§ **PROMPT**
Go through the records line by line and work out how many lines hold the word "stained". Answer with the number only.

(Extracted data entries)
● ● ● ●

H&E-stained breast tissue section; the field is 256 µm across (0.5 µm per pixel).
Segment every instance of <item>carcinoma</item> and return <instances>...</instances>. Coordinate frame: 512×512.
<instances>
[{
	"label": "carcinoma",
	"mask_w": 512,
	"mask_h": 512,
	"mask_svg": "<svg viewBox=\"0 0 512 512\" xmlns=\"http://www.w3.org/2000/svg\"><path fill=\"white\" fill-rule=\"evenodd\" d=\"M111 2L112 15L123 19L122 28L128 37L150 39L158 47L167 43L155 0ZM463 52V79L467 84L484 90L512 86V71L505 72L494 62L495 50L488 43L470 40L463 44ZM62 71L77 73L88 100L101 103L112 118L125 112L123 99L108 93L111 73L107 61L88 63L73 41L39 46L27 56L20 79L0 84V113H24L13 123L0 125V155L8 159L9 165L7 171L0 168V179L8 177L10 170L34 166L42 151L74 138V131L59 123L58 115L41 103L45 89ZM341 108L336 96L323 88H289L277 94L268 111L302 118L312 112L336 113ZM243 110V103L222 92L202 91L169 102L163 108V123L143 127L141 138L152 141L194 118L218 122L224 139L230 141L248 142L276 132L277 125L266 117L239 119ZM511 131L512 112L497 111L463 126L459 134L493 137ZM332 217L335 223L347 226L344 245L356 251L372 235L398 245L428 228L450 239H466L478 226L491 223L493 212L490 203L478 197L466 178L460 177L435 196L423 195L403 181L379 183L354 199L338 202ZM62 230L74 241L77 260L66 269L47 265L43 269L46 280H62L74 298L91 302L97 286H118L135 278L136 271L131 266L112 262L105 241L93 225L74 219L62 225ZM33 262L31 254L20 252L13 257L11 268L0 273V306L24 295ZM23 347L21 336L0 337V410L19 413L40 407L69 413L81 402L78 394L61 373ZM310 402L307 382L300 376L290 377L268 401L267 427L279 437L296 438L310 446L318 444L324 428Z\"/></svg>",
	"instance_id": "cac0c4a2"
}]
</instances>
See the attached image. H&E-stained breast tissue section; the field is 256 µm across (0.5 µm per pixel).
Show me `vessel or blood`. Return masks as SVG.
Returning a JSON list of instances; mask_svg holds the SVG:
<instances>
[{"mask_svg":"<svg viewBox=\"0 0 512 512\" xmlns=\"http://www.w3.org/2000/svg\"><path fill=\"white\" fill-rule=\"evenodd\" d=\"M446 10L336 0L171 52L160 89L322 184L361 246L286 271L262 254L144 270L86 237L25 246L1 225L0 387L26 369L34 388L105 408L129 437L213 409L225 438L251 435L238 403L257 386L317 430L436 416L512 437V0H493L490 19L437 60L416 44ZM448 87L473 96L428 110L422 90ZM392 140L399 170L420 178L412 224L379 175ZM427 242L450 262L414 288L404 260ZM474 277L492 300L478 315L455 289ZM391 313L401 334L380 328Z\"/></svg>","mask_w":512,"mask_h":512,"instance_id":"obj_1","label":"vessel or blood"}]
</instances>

● ● ● ●

§ **RESPONSE BELOW**
2